■ **TASK TO COMPLETE**
Pictures aside, repeat all the entries below exactly as they appear.

┄┄┄┄┄┄┄┄┄┄

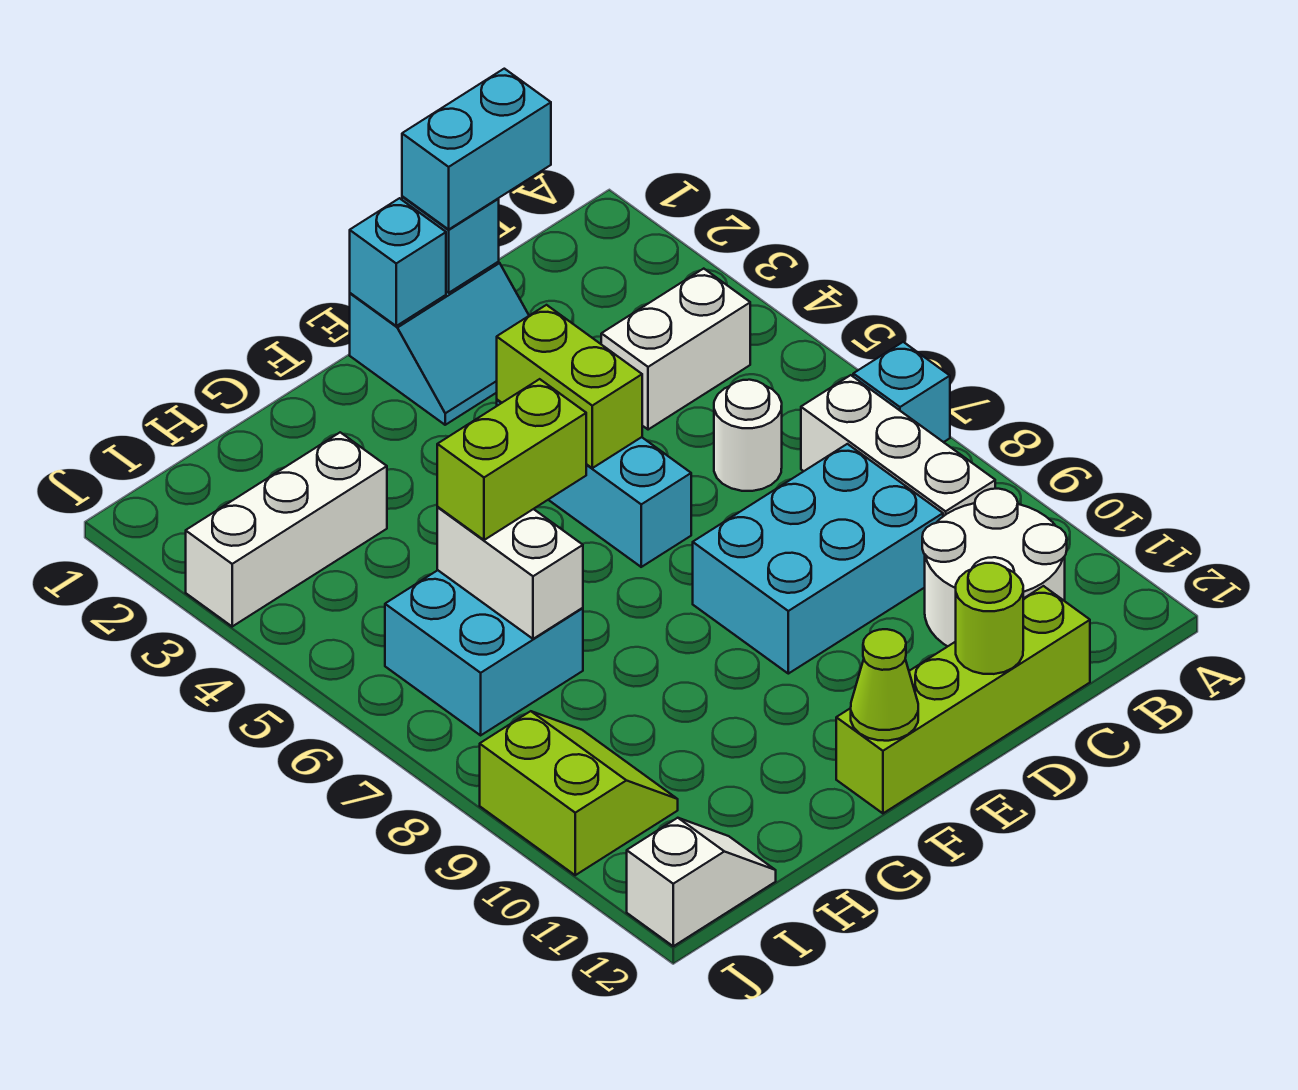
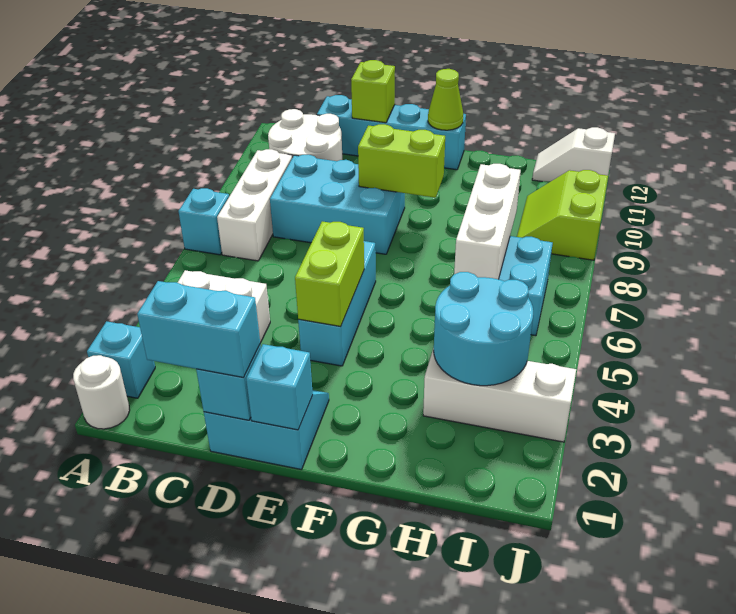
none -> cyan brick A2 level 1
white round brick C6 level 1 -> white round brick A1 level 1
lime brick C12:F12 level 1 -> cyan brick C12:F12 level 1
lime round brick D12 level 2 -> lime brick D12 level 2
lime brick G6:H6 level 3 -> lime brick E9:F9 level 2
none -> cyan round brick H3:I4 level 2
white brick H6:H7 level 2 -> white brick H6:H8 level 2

┄┄┄┄┄┄┄┄┄┄

■ **YOUR SOLUTION**
none -> cyan brick A2 level 1
white round brick C6 level 1 -> white round brick A1 level 1
lime brick C12:F12 level 1 -> cyan brick C12:F12 level 1
lime round brick D12 level 2 -> lime brick D12 level 2
lime brick G6:H6 level 3 -> lime brick E9:F9 level 2
none -> cyan round brick H3:I4 level 2
white brick H6:H7 level 2 -> white brick H6:H8 level 2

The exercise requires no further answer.